> _The input_:

------------------------

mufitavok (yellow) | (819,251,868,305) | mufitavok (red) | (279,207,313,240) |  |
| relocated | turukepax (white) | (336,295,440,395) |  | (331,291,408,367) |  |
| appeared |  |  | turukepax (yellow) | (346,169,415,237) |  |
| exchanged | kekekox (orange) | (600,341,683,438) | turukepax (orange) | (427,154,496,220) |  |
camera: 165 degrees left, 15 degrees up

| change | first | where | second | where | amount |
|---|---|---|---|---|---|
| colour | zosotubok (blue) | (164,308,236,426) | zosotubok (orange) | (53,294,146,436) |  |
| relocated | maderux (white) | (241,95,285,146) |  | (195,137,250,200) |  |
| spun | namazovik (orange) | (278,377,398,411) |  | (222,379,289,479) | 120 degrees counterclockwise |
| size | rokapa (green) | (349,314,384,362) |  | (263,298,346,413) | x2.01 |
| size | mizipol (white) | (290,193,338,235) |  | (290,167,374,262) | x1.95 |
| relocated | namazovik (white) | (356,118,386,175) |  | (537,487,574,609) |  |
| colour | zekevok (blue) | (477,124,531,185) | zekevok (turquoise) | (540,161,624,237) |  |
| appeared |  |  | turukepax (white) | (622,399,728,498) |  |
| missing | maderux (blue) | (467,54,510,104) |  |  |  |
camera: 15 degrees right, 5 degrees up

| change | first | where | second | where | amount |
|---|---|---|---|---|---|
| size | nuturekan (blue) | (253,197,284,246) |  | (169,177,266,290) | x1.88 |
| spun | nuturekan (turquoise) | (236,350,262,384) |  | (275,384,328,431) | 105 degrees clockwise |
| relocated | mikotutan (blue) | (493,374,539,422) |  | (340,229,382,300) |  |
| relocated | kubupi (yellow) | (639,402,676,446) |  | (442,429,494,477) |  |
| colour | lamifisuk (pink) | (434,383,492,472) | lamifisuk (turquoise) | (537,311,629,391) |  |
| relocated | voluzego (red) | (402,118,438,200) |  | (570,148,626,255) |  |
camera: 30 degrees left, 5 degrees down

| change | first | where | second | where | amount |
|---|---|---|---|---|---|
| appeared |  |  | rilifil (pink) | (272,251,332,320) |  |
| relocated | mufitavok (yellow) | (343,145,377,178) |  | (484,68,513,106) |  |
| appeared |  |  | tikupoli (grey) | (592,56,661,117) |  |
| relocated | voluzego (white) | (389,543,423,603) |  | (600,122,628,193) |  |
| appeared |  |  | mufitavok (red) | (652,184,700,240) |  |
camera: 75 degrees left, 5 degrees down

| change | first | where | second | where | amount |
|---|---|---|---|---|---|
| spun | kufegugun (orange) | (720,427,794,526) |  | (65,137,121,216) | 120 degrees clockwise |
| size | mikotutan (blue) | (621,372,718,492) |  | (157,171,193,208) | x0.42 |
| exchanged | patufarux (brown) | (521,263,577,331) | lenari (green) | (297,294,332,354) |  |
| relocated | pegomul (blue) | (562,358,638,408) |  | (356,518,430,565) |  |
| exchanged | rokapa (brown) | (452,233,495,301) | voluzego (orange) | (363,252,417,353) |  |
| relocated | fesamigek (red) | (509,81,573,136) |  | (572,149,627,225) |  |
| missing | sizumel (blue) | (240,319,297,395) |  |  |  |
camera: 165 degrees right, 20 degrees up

------------------------

> _Task directions_:
Copy every line that appears above, with each word kept as it is.

> _Your response_:
mufitavok (yellow) | (819,251,868,305) | mufitavok (red) | (279,207,313,240) |  |
| relocated | turukepax (white) | (336,295,440,395) |  | (331,291,408,367) |  |
| appeared |  |  | turukepax (yellow) | (346,169,415,237) |  |
| exchanged | kekekox (orange) | (600,341,683,438) | turukepax (orange) | (427,154,496,220) |  |
camera: 165 degrees left, 15 degrees up

| change | first | where | second | where | amount |
|---|---|---|---|---|---|
| colour | zosotubok (blue) | (164,308,236,426) | zosotubok (orange) | (53,294,146,436) |  |
| relocated | maderux (white) | (241,95,285,146) |  | (195,137,250,200) |  |
| spun | namazovik (orange) | (278,377,398,411) |  | (222,379,289,479) | 120 degrees counterclockwise |
| size | rokapa (green) | (349,314,384,362) |  | (263,298,346,413) | x2.01 |
| size | mizipol (white) | (290,193,338,235) |  | (290,167,374,262) | x1.95 |
| relocated | namazovik (white) | (356,118,386,175) |  | (537,487,574,609) |  |
| colour | zekevok (blue) | (477,124,531,185) | zekevok (turquoise) | (540,161,624,237) |  |
| appeared |  |  | turukepax (white) | (622,399,728,498) |  |
| missing | maderux (blue) | (467,54,510,104) |  |  |  |
camera: 15 degrees right, 5 degrees up

| change | first | where | second | where | amount |
|---|---|---|---|---|---|
| size | nuturekan (blue) | (253,197,284,246) |  | (169,177,266,290) | x1.88 |
| spun | nuturekan (turquoise) | (236,350,262,384) |  | (275,384,328,431) | 105 degrees clockwise |
| relocated | mikotutan (blue) | (493,374,539,422) |  | (340,229,382,300) |  |
| relocated | kubupi (yellow) | (639,402,676,446) |  | (442,429,494,477) |  |
| colour | lamifisuk (pink) | (434,383,492,472) | lamifisuk (turquoise) | (537,311,629,391) |  |
| relocated | voluzego (red) | (402,118,438,200) |  | (570,148,626,255) |  |
camera: 30 degrees left, 5 degrees down

| change | first | where | second | where | amount |
|---|---|---|---|---|---|
| appeared |  |  | rilifil (pink) | (272,251,332,320) |  |
| relocated | mufitavok (yellow) | (343,145,377,178) |  | (484,68,513,106) |  |
| appeared |  |  | tikupoli (grey) | (592,56,661,117) |  |
| relocated | voluzego (white) | (389,543,423,603) |  | (600,122,628,193) |  |
| appeared |  |  | mufitavok (red) | (652,184,700,240) |  |
camera: 75 degrees left, 5 degrees down

| change | first | where | second | where | amount |
|---|---|---|---|---|---|
| spun | kufegugun (orange) | (720,427,794,526) |  | (65,137,121,216) | 120 degrees clockwise |
| size | mikotutan (blue) | (621,372,718,492) |  | (157,171,193,208) | x0.42 |
| exchanged | patufarux (brown) | (521,263,577,331) | lenari (green) | (297,294,332,354) |  |
| relocated | pegomul (blue) | (562,358,638,408) |  | (356,518,430,565) |  |
| exchanged | rokapa (brown) | (452,233,495,301) | voluzego (orange) | (363,252,417,353) |  |
| relocated | fesamigek (red) | (509,81,573,136) |  | (572,149,627,225) |  |
| missing | sizumel (blue) | (240,319,297,395) |  |  |  |
camera: 165 degrees right, 20 degrees up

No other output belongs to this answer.